▶ Exercise instructions:
Set down exactly the lines in the records below that run from the line with "DIGITS2 pin DIO: TX -> RX" to the line with "FAN3 pin SIG: 4 -> 8", inclusive, and nothing more.

[Recorded data]
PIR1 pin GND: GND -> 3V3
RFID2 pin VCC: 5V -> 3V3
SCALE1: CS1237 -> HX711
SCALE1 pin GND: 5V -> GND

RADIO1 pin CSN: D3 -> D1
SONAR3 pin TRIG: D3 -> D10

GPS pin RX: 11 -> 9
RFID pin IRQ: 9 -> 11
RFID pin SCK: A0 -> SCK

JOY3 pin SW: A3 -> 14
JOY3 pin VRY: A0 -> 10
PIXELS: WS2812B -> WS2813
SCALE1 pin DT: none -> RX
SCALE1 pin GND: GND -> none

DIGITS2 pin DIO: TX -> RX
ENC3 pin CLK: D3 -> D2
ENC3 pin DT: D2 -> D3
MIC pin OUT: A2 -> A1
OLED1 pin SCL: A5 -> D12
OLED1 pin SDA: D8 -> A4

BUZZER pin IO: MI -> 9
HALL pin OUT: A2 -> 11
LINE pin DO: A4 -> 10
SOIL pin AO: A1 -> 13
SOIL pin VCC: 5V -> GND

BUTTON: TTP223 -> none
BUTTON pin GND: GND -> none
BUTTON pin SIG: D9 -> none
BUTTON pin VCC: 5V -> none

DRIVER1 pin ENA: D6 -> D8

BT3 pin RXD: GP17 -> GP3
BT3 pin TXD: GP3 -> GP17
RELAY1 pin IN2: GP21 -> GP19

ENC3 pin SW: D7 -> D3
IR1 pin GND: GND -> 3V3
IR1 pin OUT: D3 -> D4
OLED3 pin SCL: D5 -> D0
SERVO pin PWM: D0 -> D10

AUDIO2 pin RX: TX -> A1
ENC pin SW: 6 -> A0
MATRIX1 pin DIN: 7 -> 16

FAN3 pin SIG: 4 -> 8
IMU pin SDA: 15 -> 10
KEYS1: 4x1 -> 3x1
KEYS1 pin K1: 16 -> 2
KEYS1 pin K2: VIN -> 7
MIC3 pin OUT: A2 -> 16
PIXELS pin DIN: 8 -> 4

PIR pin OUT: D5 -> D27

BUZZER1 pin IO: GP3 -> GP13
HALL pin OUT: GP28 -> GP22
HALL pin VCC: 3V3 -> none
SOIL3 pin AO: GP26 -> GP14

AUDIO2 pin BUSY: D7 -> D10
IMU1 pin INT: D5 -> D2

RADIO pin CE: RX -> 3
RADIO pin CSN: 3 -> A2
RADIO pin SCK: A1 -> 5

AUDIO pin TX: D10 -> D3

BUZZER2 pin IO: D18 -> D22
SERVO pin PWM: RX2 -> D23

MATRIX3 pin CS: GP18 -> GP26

▶ Solution for this task:
DIGITS2 pin DIO: TX -> RX
ENC3 pin CLK: D3 -> D2
ENC3 pin DT: D2 -> D3
MIC pin OUT: A2 -> A1
OLED1 pin SCL: A5 -> D12
OLED1 pin SDA: D8 -> A4

BUZZER pin IO: MI -> 9
HALL pin OUT: A2 -> 11
LINE pin DO: A4 -> 10
SOIL pin AO: A1 -> 13
SOIL pin VCC: 5V -> GND

BUTTON: TTP223 -> none
BUTTON pin GND: GND -> none
BUTTON pin SIG: D9 -> none
BUTTON pin VCC: 5V -> none

DRIVER1 pin ENA: D6 -> D8

BT3 pin RXD: GP17 -> GP3
BT3 pin TXD: GP3 -> GP17
RELAY1 pin IN2: GP21 -> GP19

ENC3 pin SW: D7 -> D3
IR1 pin GND: GND -> 3V3
IR1 pin OUT: D3 -> D4
OLED3 pin SCL: D5 -> D0
SERVO pin PWM: D0 -> D10

AUDIO2 pin RX: TX -> A1
ENC pin SW: 6 -> A0
MATRIX1 pin DIN: 7 -> 16

FAN3 pin SIG: 4 -> 8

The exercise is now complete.